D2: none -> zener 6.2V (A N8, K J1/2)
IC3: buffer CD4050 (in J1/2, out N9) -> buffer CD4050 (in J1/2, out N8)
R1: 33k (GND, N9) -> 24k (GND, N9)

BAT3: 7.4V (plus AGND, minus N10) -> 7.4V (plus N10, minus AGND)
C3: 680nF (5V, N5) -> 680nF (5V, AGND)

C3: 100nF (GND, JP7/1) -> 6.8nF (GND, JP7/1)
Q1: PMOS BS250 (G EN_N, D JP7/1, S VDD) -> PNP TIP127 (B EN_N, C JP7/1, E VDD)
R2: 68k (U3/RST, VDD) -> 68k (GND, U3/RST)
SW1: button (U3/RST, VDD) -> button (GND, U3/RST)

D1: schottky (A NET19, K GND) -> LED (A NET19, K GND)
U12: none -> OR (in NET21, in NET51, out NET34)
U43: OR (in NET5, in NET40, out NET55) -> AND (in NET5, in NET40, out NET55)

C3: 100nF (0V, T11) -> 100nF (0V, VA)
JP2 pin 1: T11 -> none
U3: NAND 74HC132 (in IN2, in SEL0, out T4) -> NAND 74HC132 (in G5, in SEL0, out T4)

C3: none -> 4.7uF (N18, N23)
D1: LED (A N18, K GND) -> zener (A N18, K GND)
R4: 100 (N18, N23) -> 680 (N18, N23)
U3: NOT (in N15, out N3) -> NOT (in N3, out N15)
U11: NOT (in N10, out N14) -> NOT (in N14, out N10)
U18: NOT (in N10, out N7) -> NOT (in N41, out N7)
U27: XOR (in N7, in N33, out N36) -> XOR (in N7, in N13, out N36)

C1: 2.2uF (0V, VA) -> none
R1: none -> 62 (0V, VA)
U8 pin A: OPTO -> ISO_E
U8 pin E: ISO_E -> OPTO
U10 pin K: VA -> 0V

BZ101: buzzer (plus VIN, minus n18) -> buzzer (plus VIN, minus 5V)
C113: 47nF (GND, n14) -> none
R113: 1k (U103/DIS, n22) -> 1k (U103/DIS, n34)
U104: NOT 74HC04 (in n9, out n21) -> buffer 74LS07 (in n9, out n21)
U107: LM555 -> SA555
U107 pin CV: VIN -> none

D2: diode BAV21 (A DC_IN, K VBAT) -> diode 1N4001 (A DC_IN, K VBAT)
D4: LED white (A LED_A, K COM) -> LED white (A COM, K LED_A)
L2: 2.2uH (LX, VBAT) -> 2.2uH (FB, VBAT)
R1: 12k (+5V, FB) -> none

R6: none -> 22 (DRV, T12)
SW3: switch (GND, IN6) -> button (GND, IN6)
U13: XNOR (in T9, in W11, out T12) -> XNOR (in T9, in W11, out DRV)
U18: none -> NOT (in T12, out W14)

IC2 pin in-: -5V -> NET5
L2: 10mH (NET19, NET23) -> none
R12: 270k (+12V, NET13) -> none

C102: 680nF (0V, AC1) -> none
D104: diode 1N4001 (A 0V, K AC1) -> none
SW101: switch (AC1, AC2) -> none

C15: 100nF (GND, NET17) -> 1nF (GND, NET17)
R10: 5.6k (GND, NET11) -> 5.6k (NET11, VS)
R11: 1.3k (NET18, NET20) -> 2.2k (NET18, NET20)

------------

> [WORK ITEM]
Look through the material above and pick out each line holding the word "button".

> [THE ANSWER]
SW1: button (U3/RST, VDD) -> button (GND, U3/RST)
SW3: switch (GND, IN6) -> button (GND, IN6)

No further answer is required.